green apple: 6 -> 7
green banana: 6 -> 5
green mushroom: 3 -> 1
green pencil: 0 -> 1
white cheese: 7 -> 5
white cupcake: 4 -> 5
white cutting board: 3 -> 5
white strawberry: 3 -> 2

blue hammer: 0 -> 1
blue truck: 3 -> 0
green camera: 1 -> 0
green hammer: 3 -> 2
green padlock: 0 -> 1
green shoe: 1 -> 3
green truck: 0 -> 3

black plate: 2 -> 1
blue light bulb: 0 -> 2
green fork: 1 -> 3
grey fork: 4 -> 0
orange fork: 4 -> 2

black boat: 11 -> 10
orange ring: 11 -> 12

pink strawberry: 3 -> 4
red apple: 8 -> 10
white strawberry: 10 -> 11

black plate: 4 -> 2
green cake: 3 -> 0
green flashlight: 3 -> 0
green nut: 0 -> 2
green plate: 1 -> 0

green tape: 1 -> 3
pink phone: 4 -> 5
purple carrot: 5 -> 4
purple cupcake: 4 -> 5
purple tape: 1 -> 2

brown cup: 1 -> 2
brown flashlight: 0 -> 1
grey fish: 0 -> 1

::::

_PROBLEM TO SOLVE_.
Go to the line containing "red apple: 8 -> 10" in the listing. Print it and every line through the last one, exactly and with nothing more.

_REPLY_.
red apple: 8 -> 10
white strawberry: 10 -> 11

black plate: 4 -> 2
green cake: 3 -> 0
green flashlight: 3 -> 0
green nut: 0 -> 2
green plate: 1 -> 0

green tape: 1 -> 3
pink phone: 4 -> 5
purple carrot: 5 -> 4
purple cupcake: 4 -> 5
purple tape: 1 -> 2

brown cup: 1 -> 2
brown flashlight: 0 -> 1
grey fish: 0 -> 1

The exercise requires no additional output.